Reproduce each record verbatim, images excluded.

****************************************

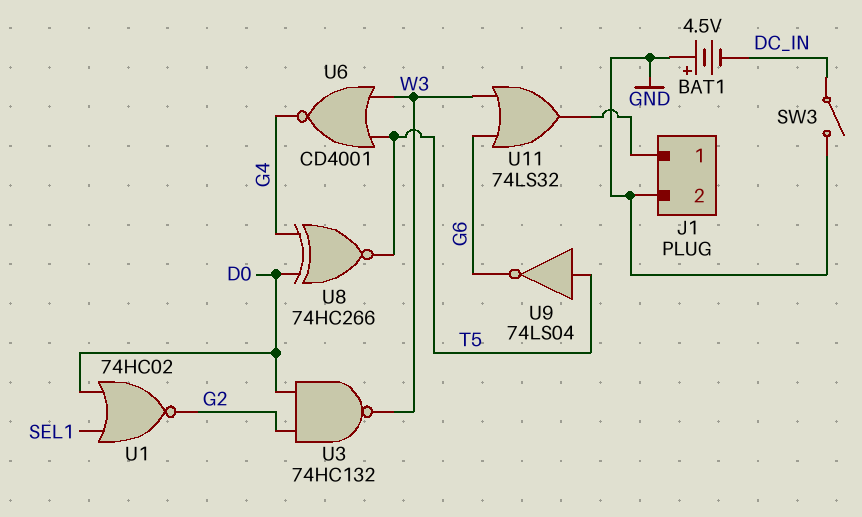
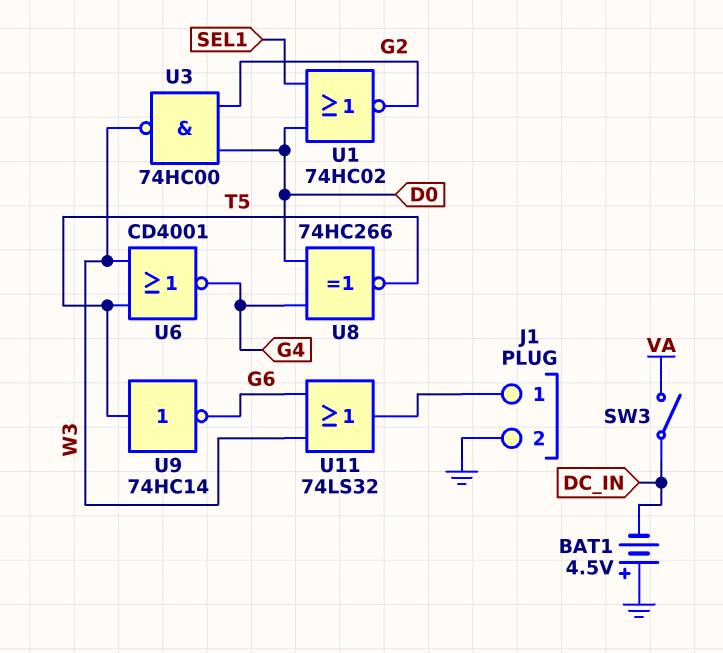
SW3: switch (DC_IN, GND) -> switch (DC_IN, VA)
U3: NAND 74HC132 (in D0, in G2, out W3) -> NAND 74HC00 (in D0, in G2, out W3)
U9: NOT 74LS04 (in T5, out G6) -> NOT 74HC14 (in T5, out G6)

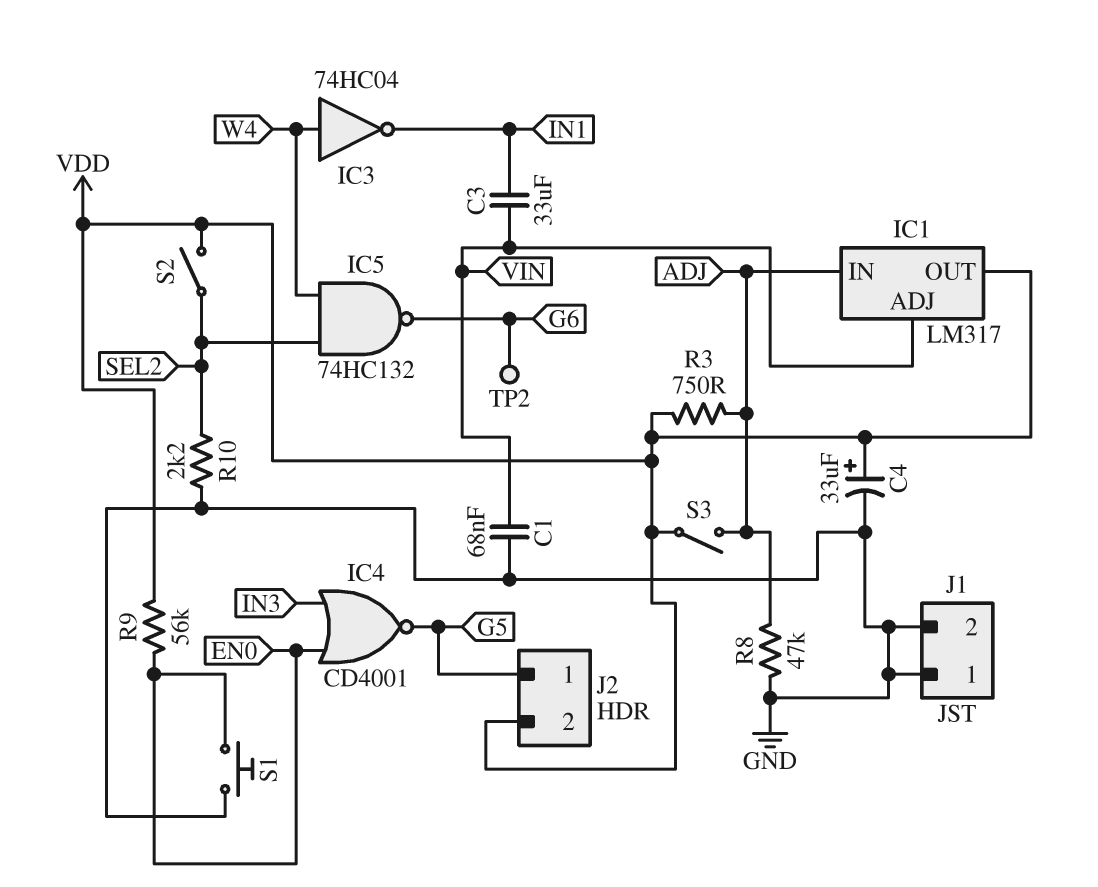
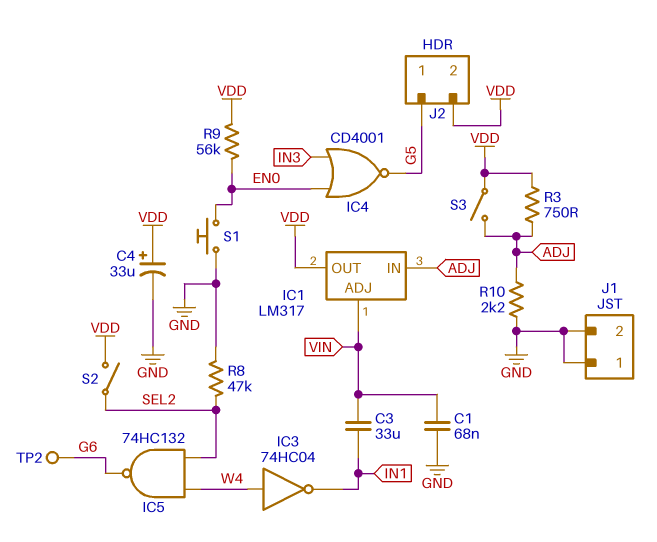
R8: 47k (ADJ, GND) -> 47k (GND, SEL2)
R10: 2.2k (GND, SEL2) -> 2.2k (ADJ, GND)

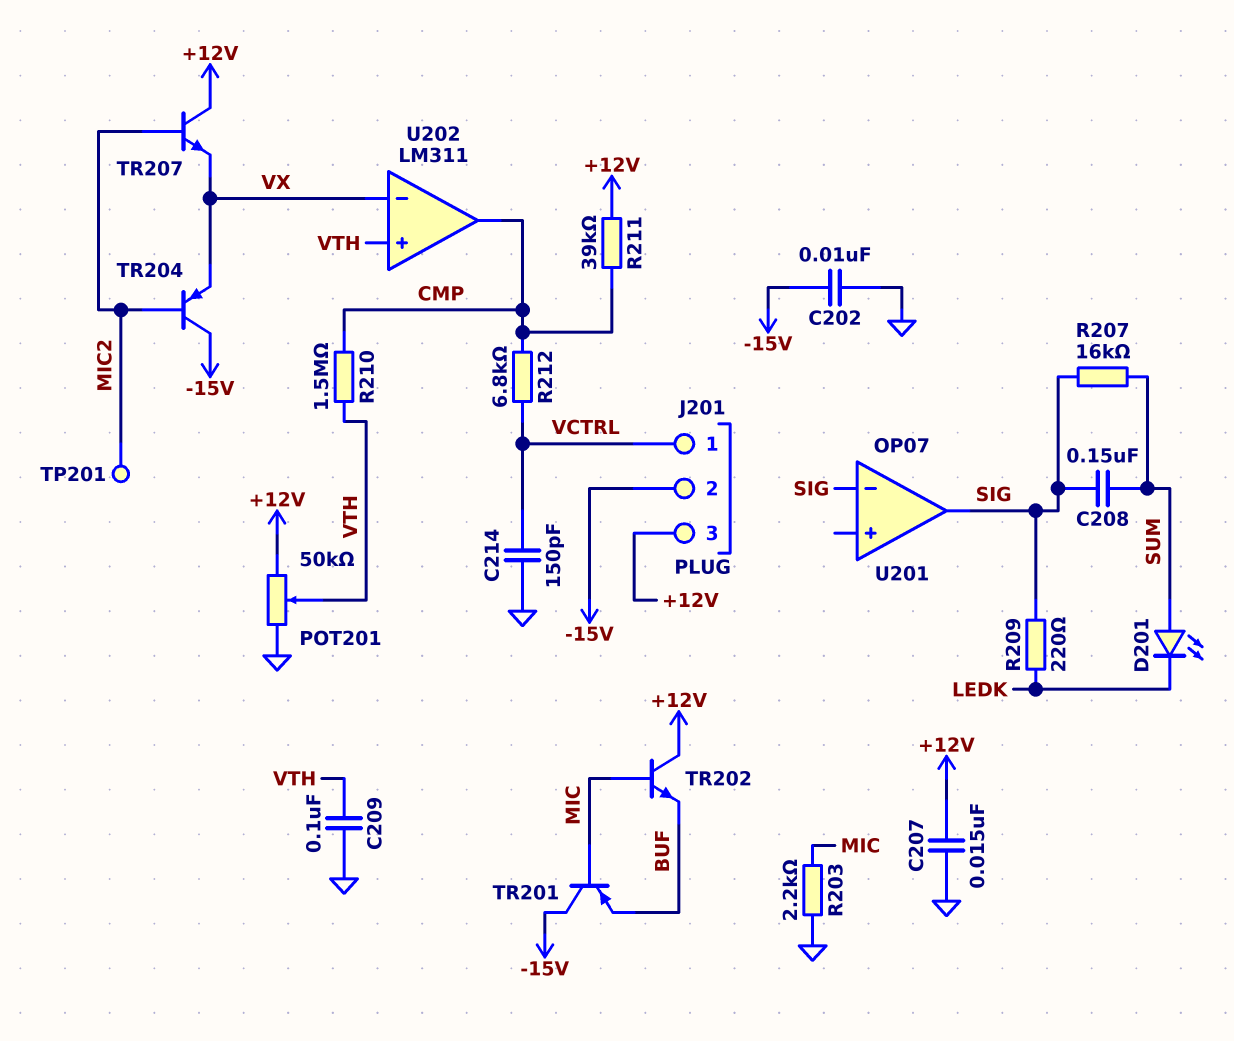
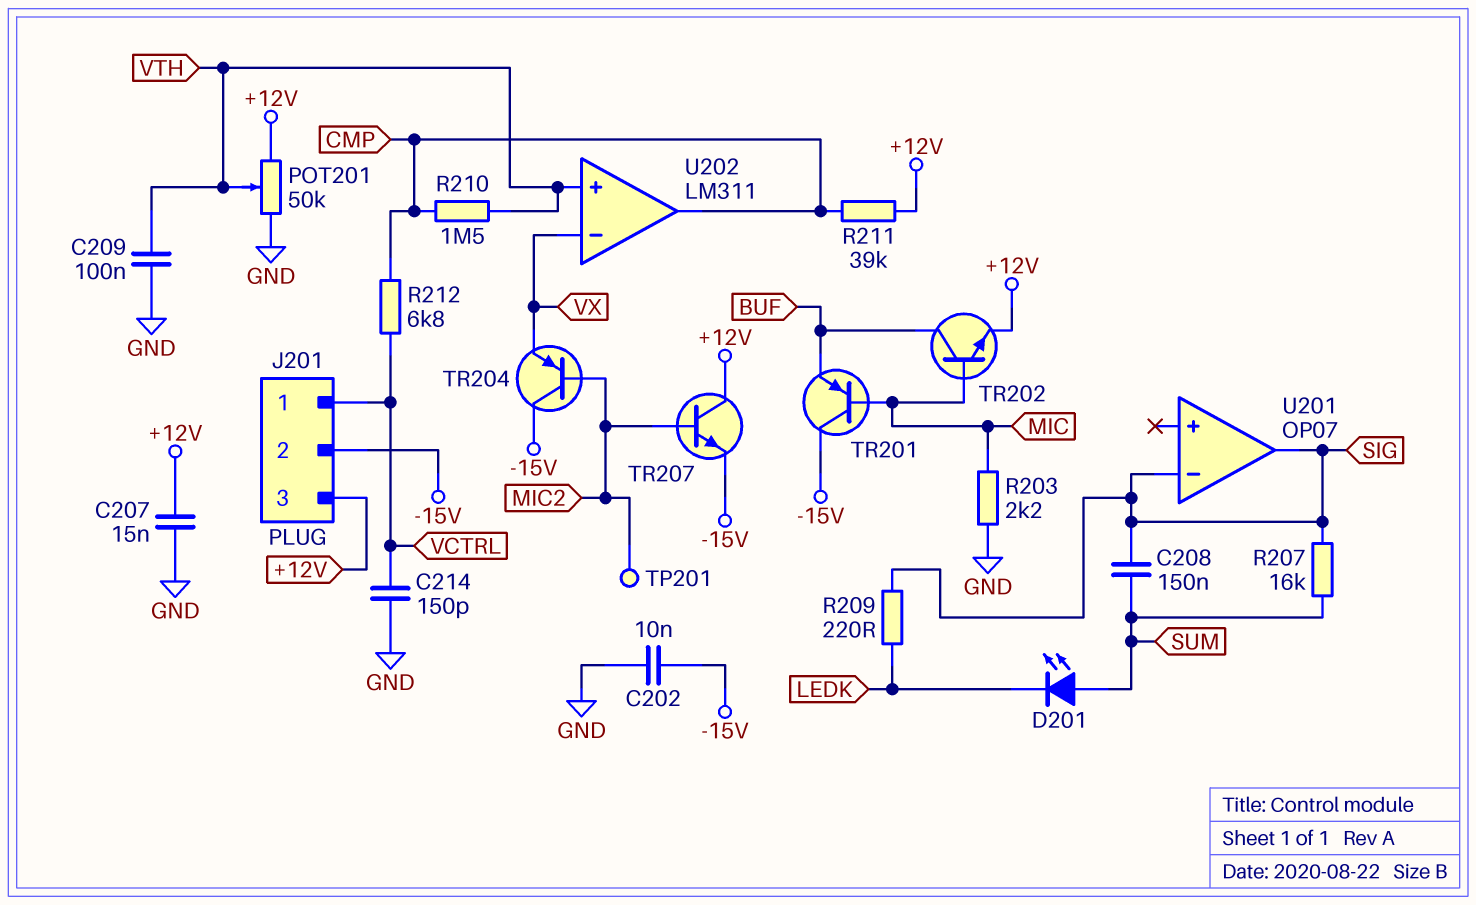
TR202: NPN (B MIC, C +12V, E BUF) -> NPN (B MIC, C BUF, E +12V)
TR207: NPN (B MIC2, C +12V, E VX) -> NPN (B MIC2, C +12V, E -15V)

****************************************

- Answer to the exercise -
SW3: switch (DC_IN, GND) -> switch (DC_IN, VA)
U3: NAND 74HC132 (in D0, in G2, out W3) -> NAND 74HC00 (in D0, in G2, out W3)
U9: NOT 74LS04 (in T5, out G6) -> NOT 74HC14 (in T5, out G6)

R8: 47k (ADJ, GND) -> 47k (GND, SEL2)
R10: 2.2k (GND, SEL2) -> 2.2k (ADJ, GND)

TR202: NPN (B MIC, C +12V, E BUF) -> NPN (B MIC, C BUF, E +12V)
TR207: NPN (B MIC2, C +12V, E VX) -> NPN (B MIC2, C +12V, E -15V)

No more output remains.